*** DATA RECORDS ***

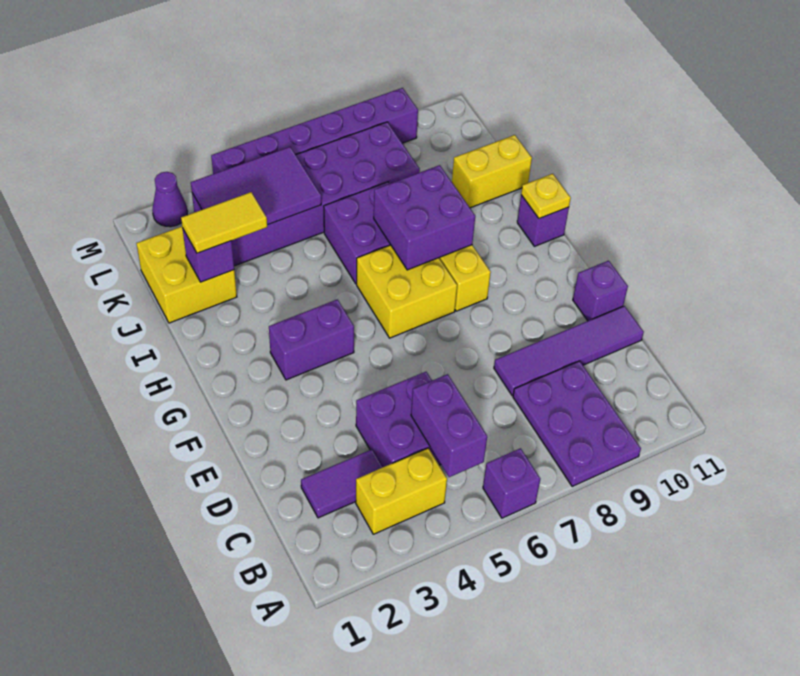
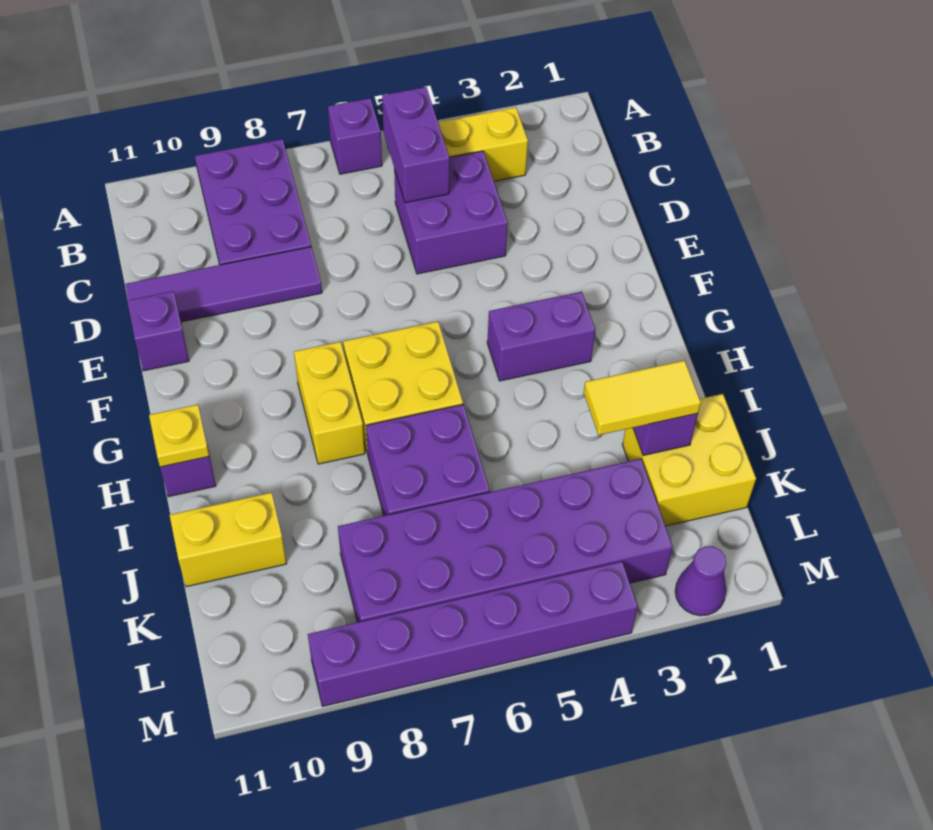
purple tile C2:C3 level 1 -> none
purple brick H7:I8 level 2 -> none
purple tile K3:L5 level 2 -> none

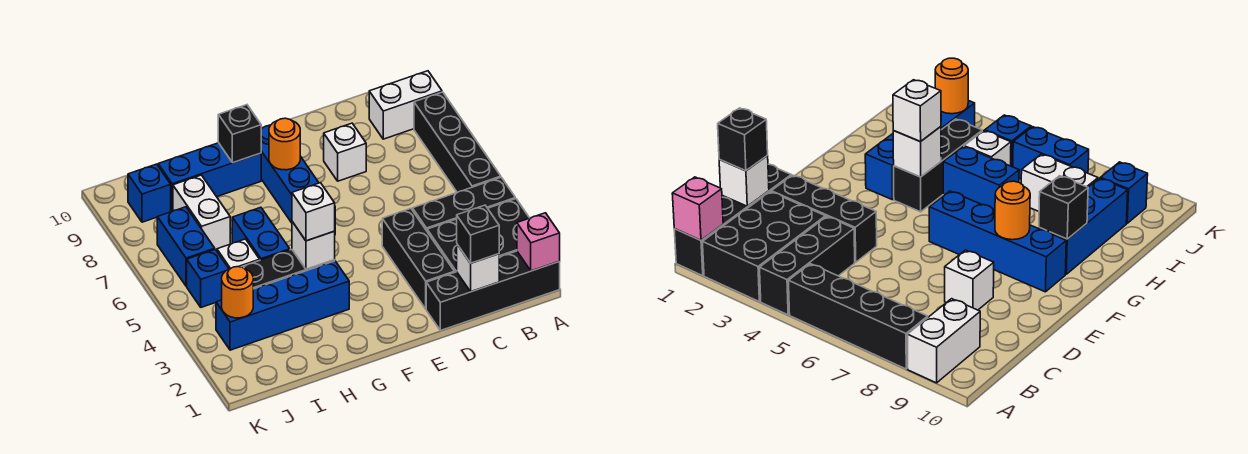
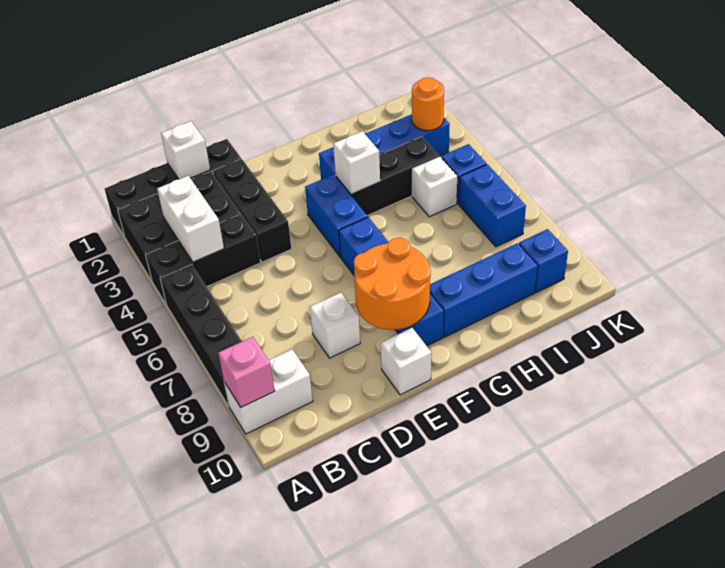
pink brick A1 level 2 -> pink brick A9 level 2
black brick C1 level 3 -> none
orange round brick F8 level 2 -> orange round brick E8:F9 level 2
white brick G4 level 3 -> white brick E10 level 1
black brick G9 level 2 -> none
blue brick H5:H6 level 1 -> blue brick F4:F5 level 1
white brick I7:I8 level 1 -> white brick B3:B4 level 2

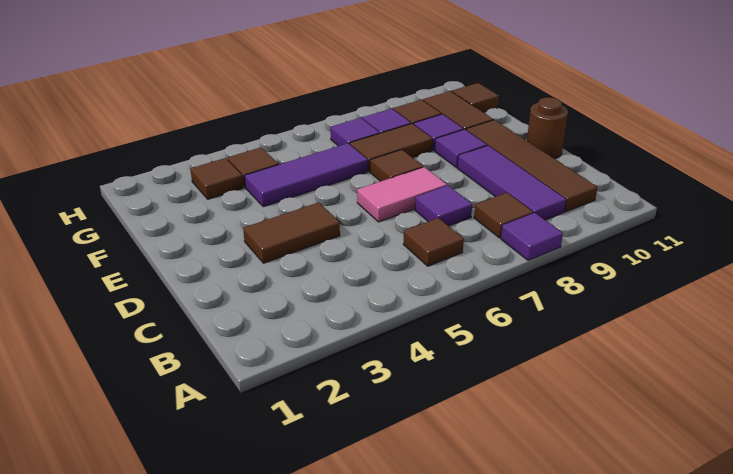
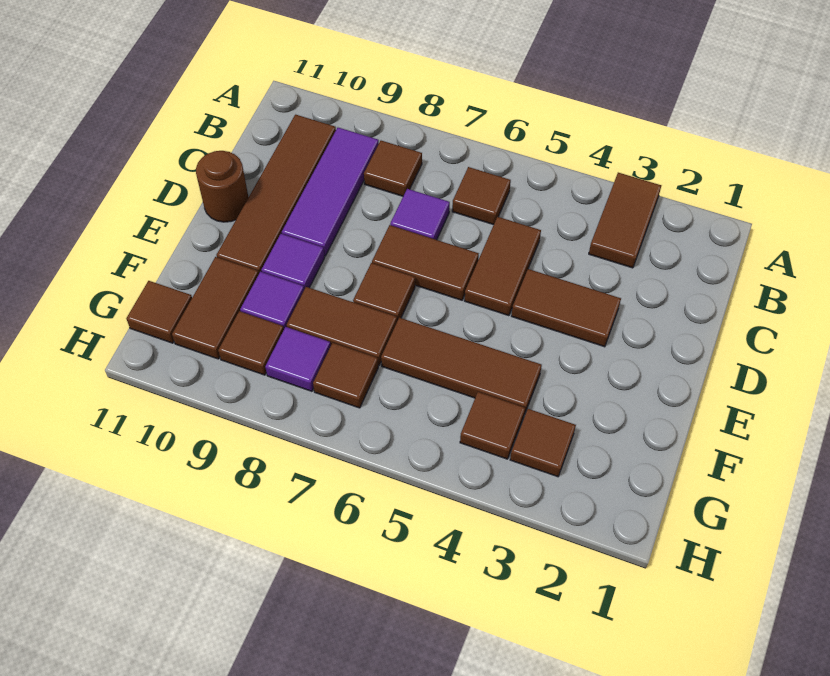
none -> brown tile A3:B3 level 1
purple tile A8 level 1 -> none
none -> brown tile C5:D5 level 1
pink tile D6:D7 level 1 -> brown tile D6:D7 level 1
purple tile F4:F6 level 1 -> brown tile F4:F6 level 1
purple tile G7 level 1 -> brown tile G7 level 1

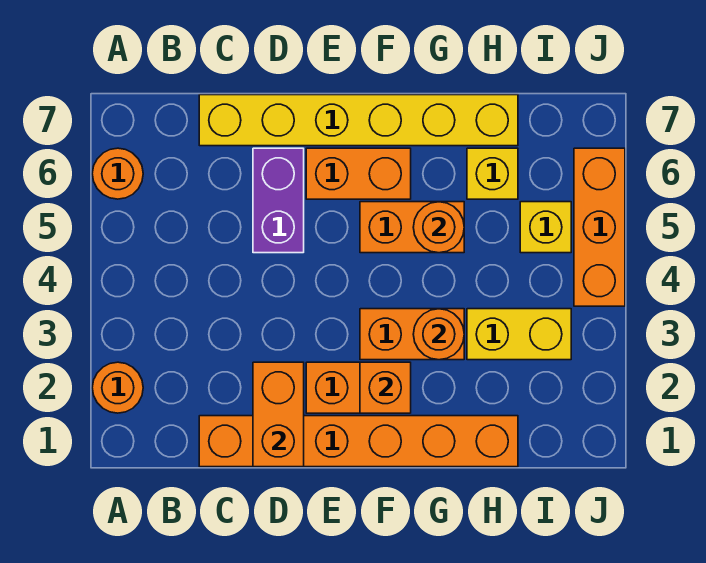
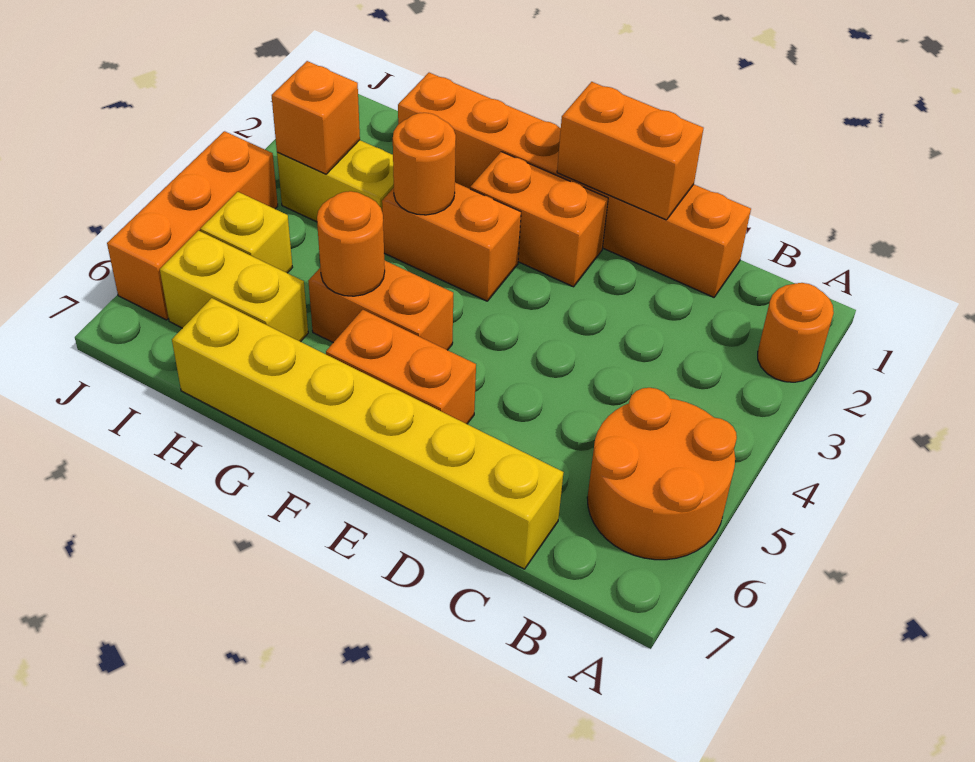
orange round brick A6 level 1 -> orange round brick A5:B6 level 1
orange brick D1:D2 level 2 -> orange brick D1:E1 level 2
purple brick D5:D6 level 1 -> none
orange brick F2 level 2 -> orange brick I3 level 2
yellow brick H6 level 1 -> yellow brick H6:I6 level 1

*** End of DATA RECORDS ***

### YOUR ASSIGNMENT
A word-for-word copy of the records is needed, one that contains no pictures.

### EXERCISE ANSWER
purple tile C2:C3 level 1 -> none
purple brick H7:I8 level 2 -> none
purple tile K3:L5 level 2 -> none

pink brick A1 level 2 -> pink brick A9 level 2
black brick C1 level 3 -> none
orange round brick F8 level 2 -> orange round brick E8:F9 level 2
white brick G4 level 3 -> white brick E10 level 1
black brick G9 level 2 -> none
blue brick H5:H6 level 1 -> blue brick F4:F5 level 1
white brick I7:I8 level 1 -> white brick B3:B4 level 2

none -> brown tile A3:B3 level 1
purple tile A8 level 1 -> none
none -> brown tile C5:D5 level 1
pink tile D6:D7 level 1 -> brown tile D6:D7 level 1
purple tile F4:F6 level 1 -> brown tile F4:F6 level 1
purple tile G7 level 1 -> brown tile G7 level 1

orange round brick A6 level 1 -> orange round brick A5:B6 level 1
orange brick D1:D2 level 2 -> orange brick D1:E1 level 2
purple brick D5:D6 level 1 -> none
orange brick F2 level 2 -> orange brick I3 level 2
yellow brick H6 level 1 -> yellow brick H6:I6 level 1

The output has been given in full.